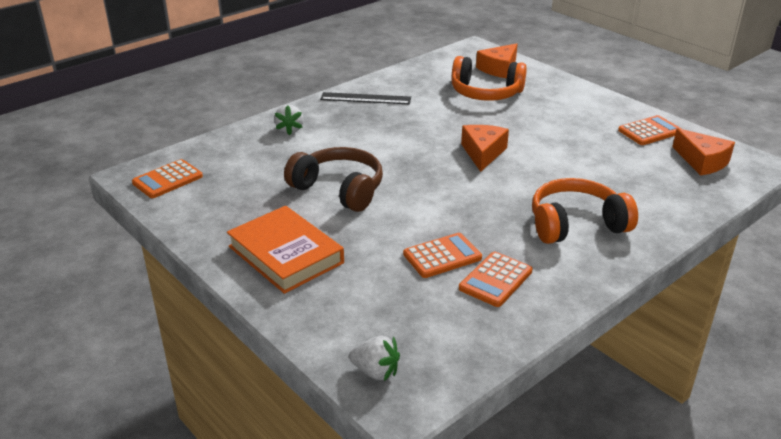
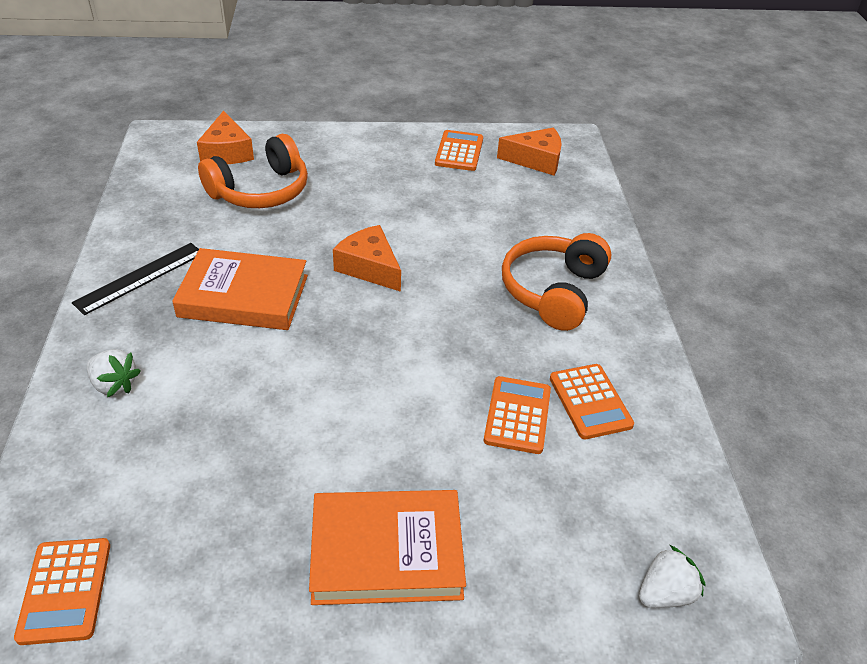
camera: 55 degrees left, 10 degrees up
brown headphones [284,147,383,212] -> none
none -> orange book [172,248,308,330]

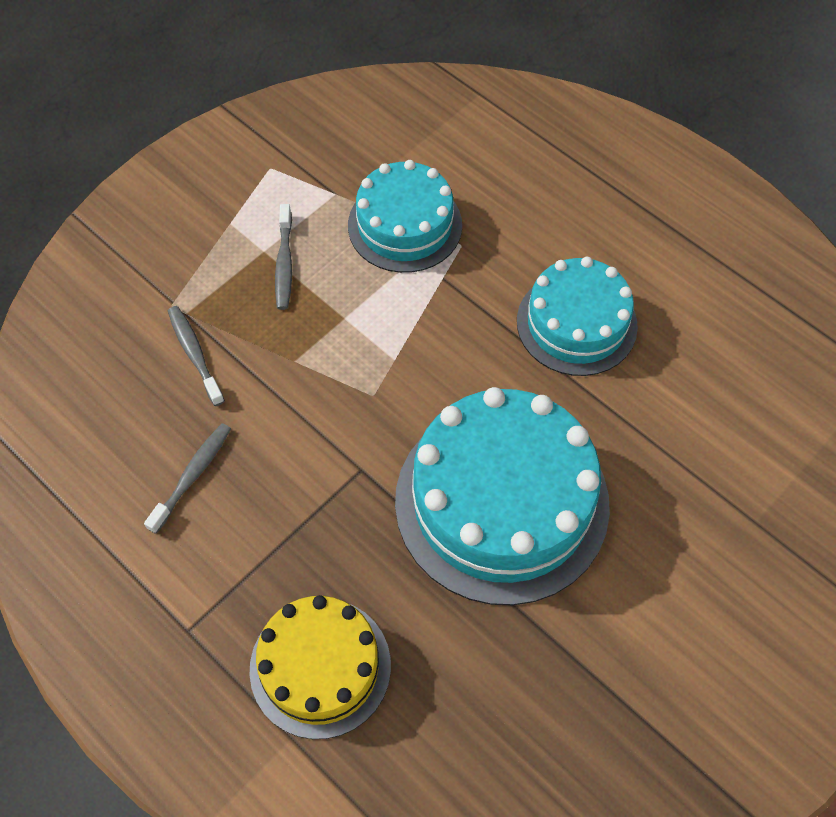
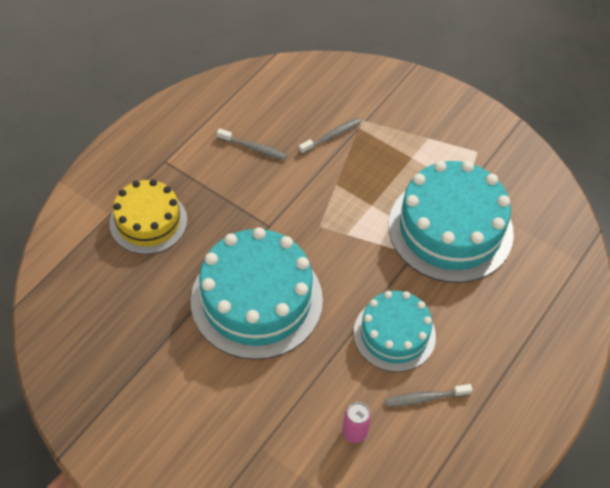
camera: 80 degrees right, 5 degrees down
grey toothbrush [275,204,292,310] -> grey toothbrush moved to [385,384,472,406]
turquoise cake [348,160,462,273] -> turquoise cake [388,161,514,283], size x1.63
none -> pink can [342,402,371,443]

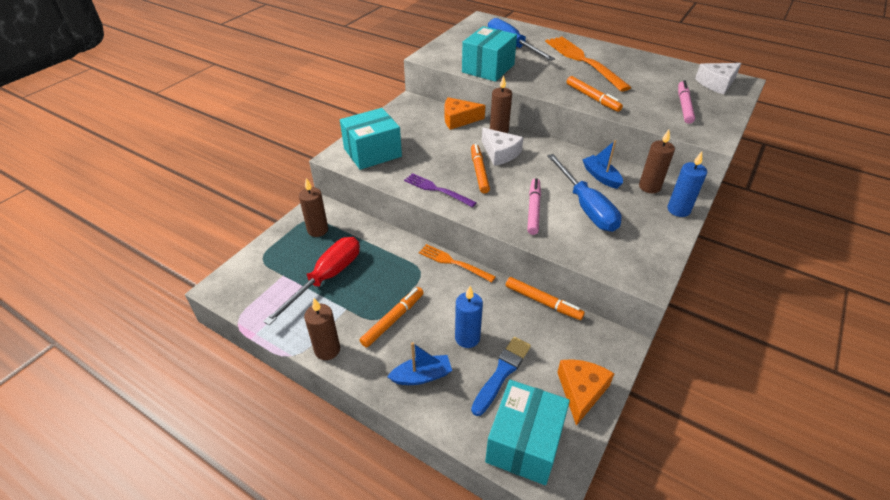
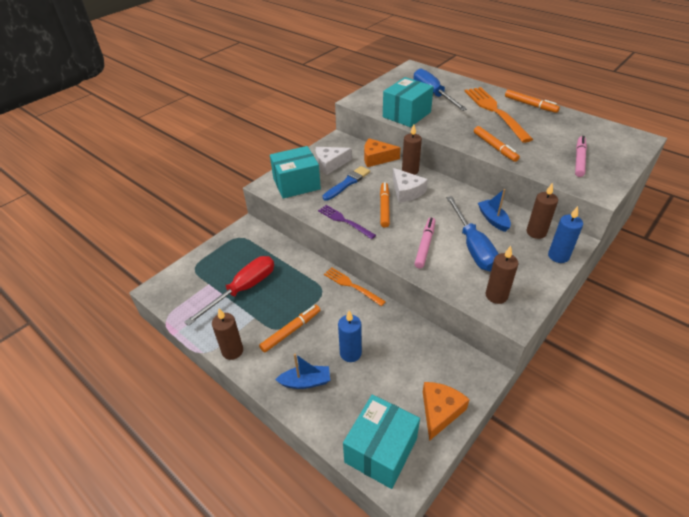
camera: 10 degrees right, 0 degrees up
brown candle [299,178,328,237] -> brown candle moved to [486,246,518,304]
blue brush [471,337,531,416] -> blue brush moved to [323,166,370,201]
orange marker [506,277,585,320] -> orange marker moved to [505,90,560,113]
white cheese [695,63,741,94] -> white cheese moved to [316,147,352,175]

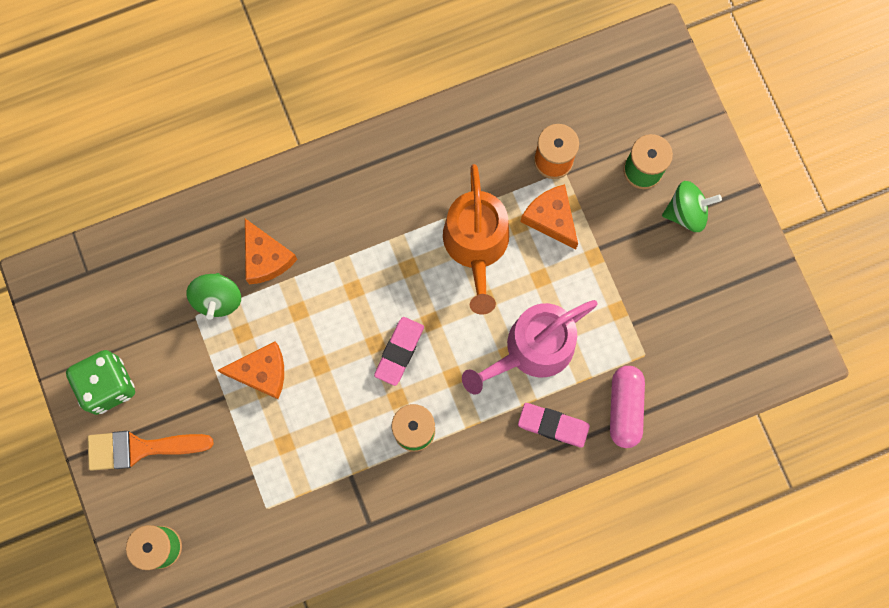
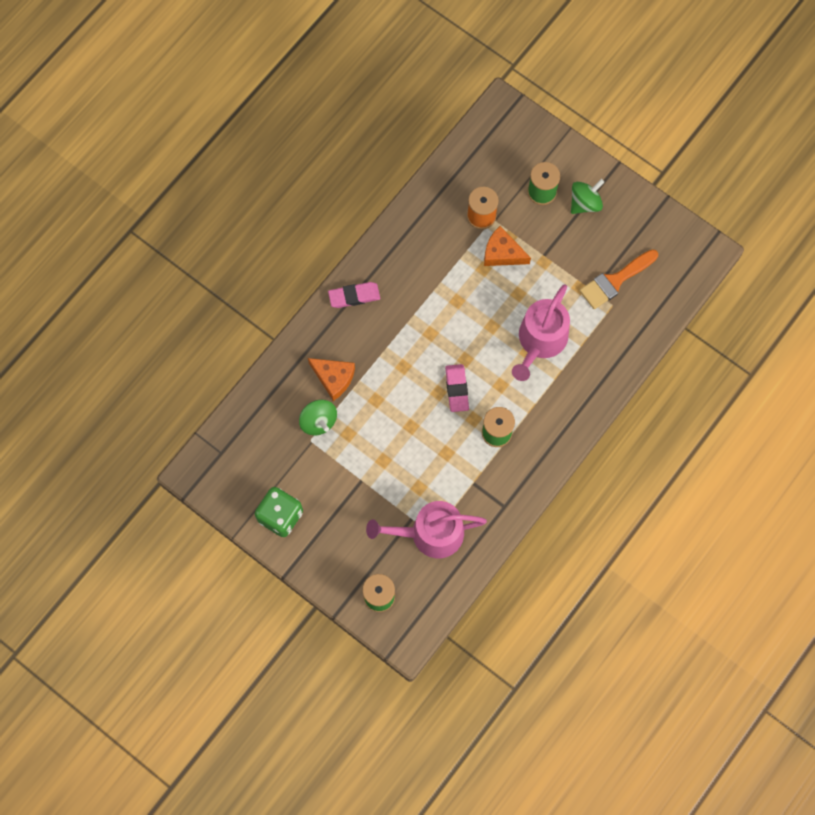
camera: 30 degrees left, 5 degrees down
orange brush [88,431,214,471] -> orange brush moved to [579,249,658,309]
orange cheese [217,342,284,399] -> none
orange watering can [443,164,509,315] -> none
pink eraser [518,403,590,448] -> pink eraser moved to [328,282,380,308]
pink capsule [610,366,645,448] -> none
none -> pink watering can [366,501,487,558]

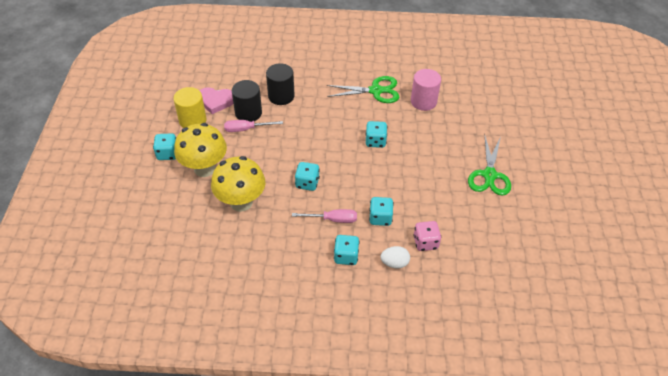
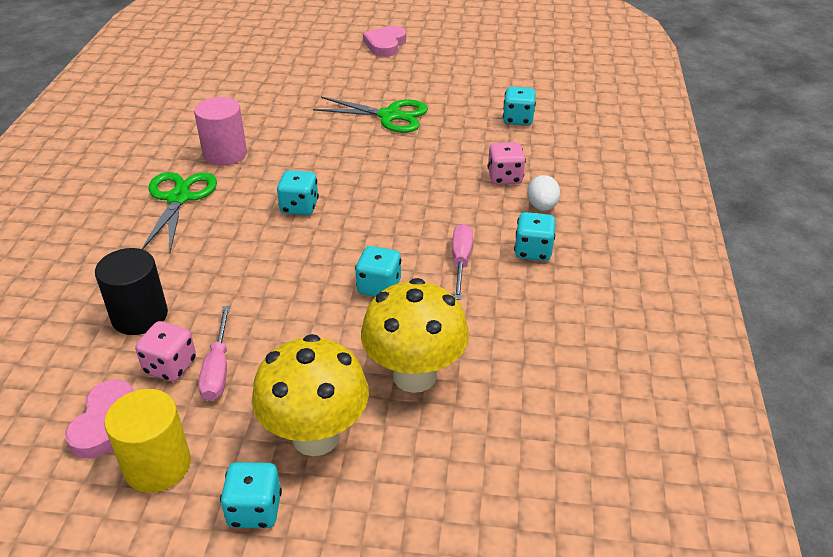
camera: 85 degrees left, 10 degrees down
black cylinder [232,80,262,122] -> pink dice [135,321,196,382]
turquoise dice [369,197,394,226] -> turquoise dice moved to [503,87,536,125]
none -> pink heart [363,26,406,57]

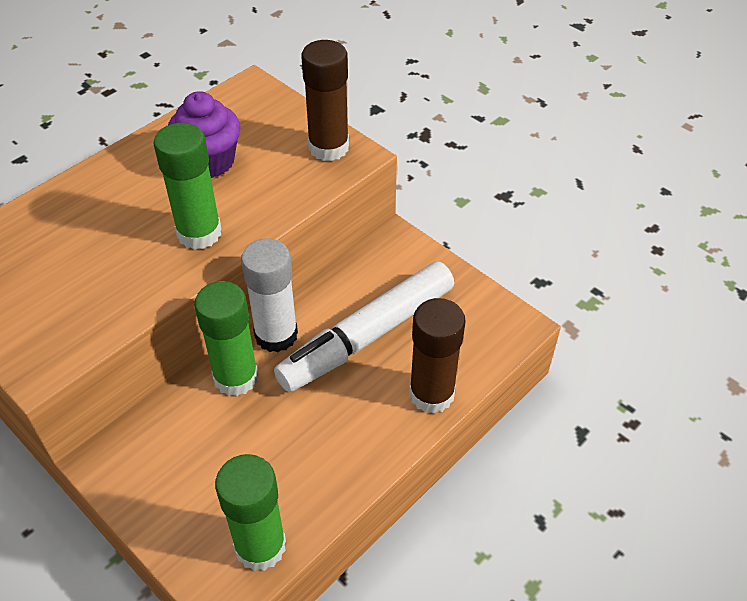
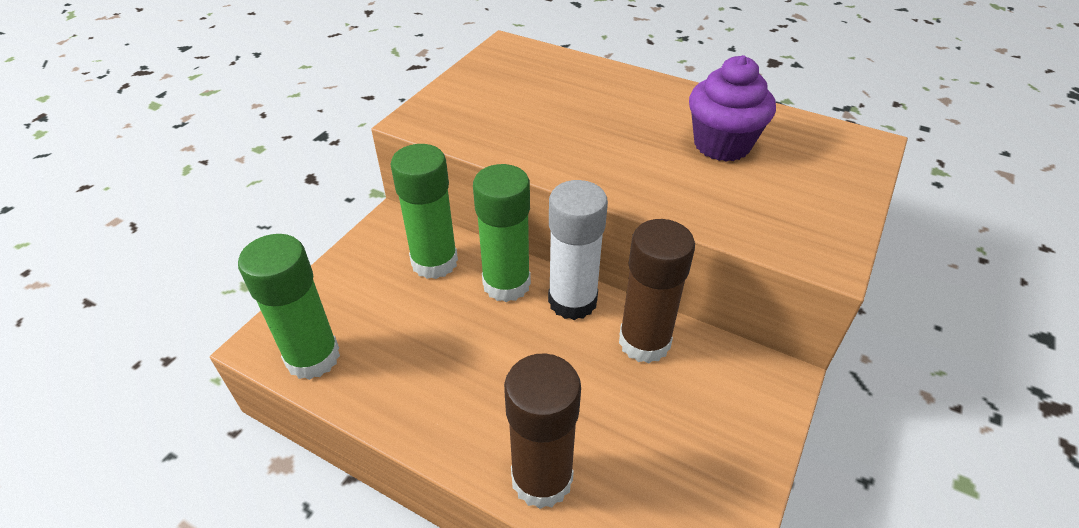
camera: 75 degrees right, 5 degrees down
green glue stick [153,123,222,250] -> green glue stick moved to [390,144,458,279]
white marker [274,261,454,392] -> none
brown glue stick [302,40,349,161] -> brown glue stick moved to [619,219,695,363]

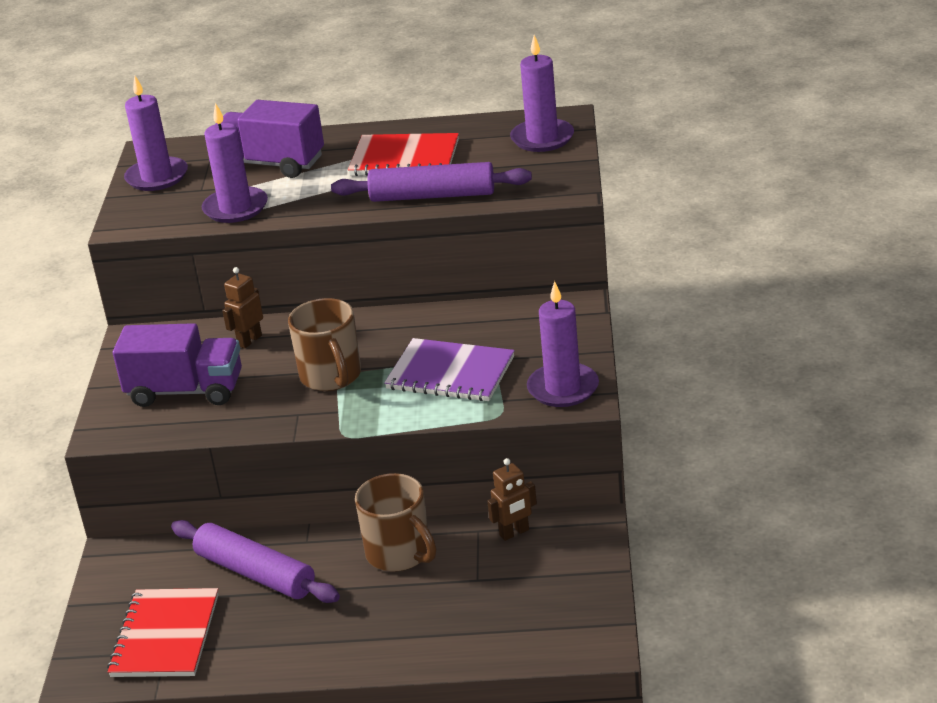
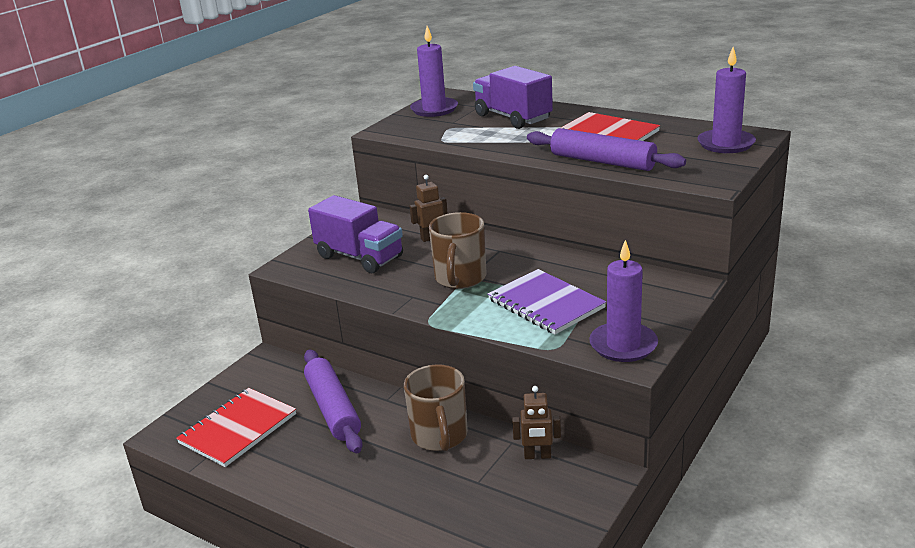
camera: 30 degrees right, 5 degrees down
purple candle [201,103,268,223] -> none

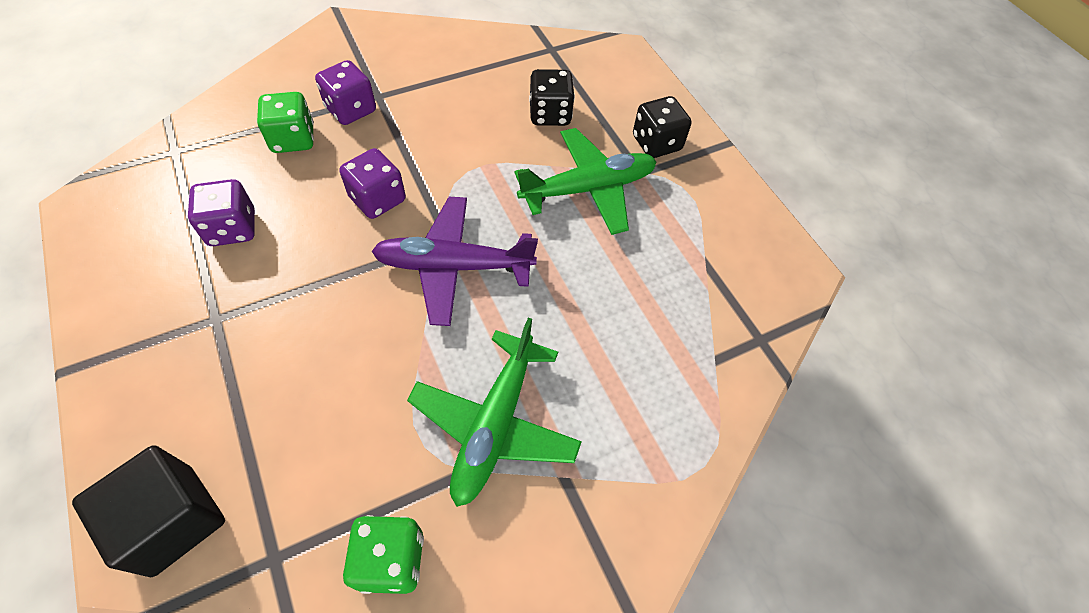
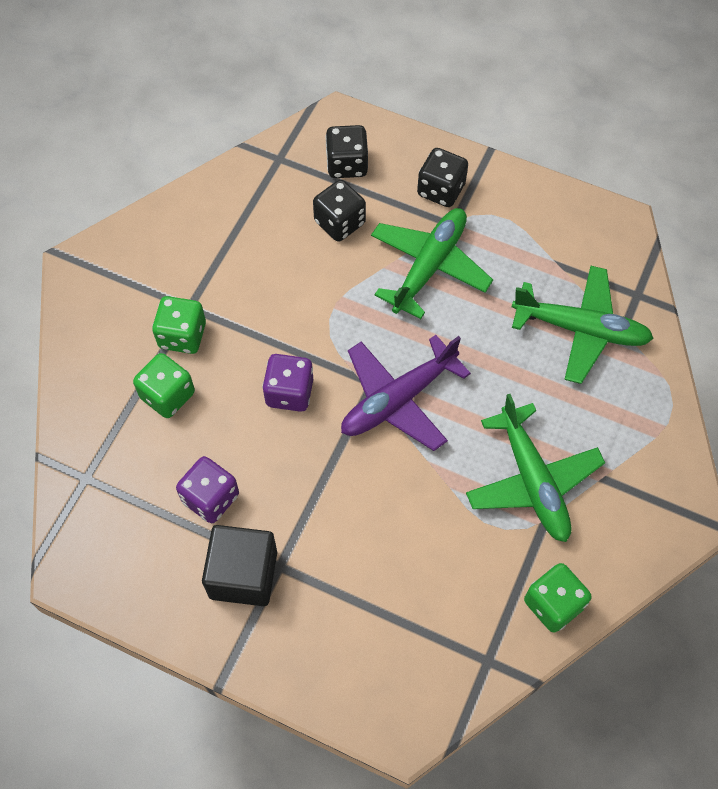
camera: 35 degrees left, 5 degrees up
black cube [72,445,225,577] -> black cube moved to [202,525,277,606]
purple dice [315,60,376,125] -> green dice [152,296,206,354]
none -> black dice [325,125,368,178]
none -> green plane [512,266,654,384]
────────────────
■ JOB
Write out each line above containing "dice".

■ COMPLETED TASK
black cylinder [232,80,262,122] -> pink dice [135,321,196,382]
turquoise dice [369,197,394,226] -> turquoise dice moved to [503,87,536,125]
purple dice [315,60,376,125] -> green dice [152,296,206,354]
none -> black dice [325,125,368,178]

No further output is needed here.